Available data ▸
^^^^^^^^^^^^^^^^

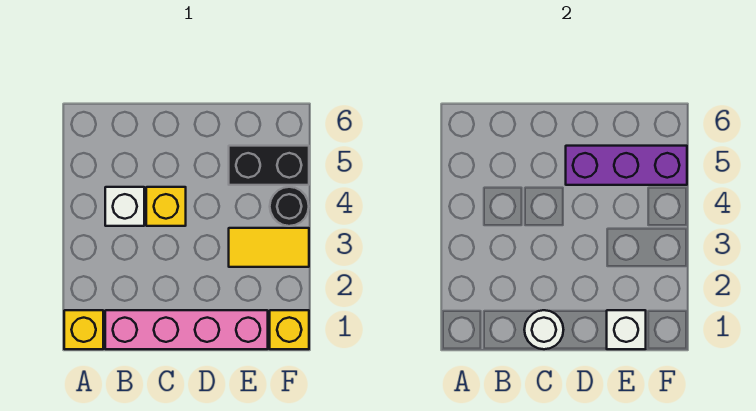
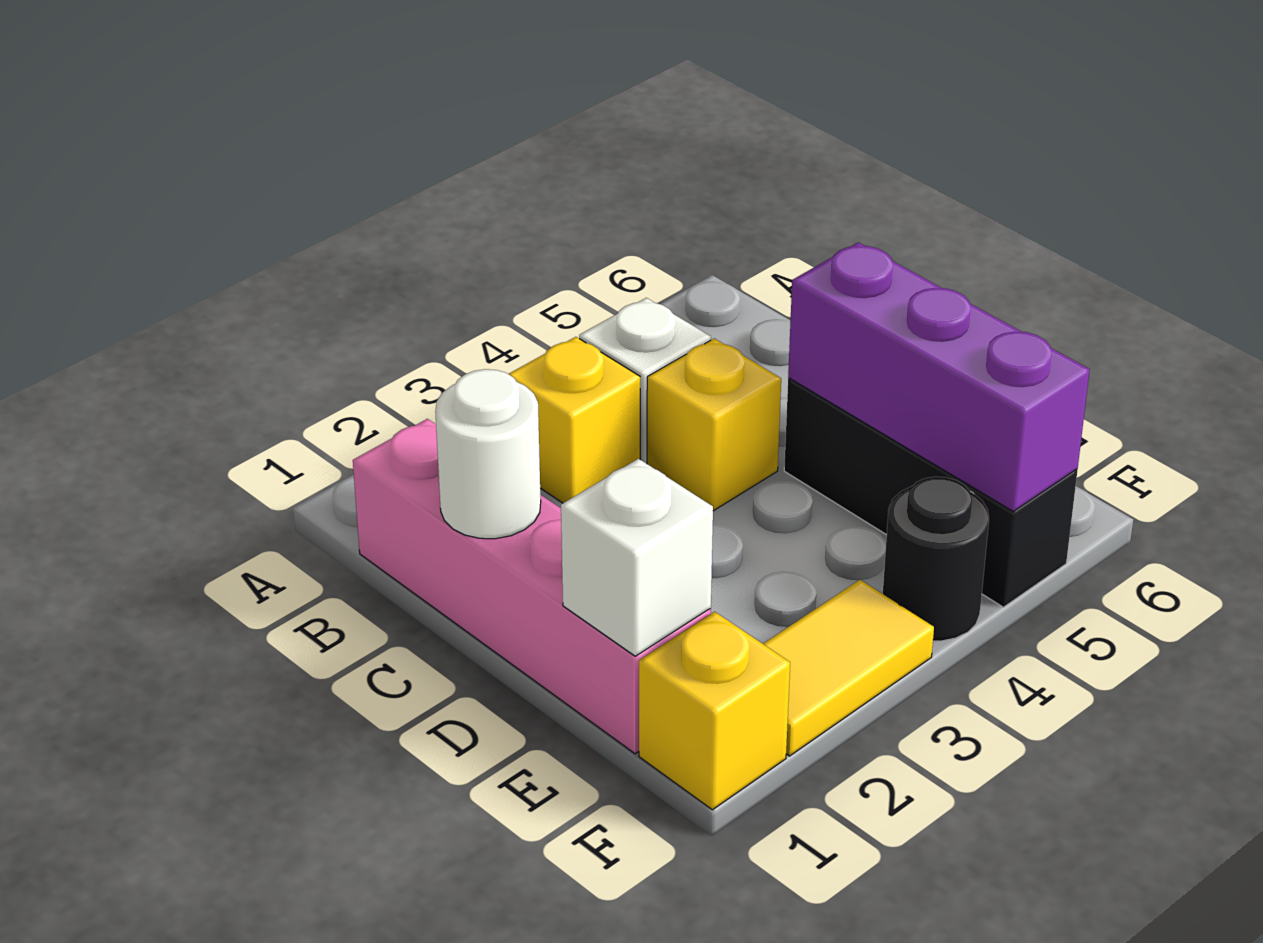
yellow brick A1 level 1 -> yellow brick B3 level 1
yellow tile E3:F3 level 1 -> yellow tile F2:F3 level 1
black brick E5:F5 level 1 -> black brick D5:F5 level 1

^^^^^^^^^^^^^^^^

What is being asked ▸ Reproduce the whole listing above word for word, but not its pictures.

Exercise output ▸
yellow brick A1 level 1 -> yellow brick B3 level 1
yellow tile E3:F3 level 1 -> yellow tile F2:F3 level 1
black brick E5:F5 level 1 -> black brick D5:F5 level 1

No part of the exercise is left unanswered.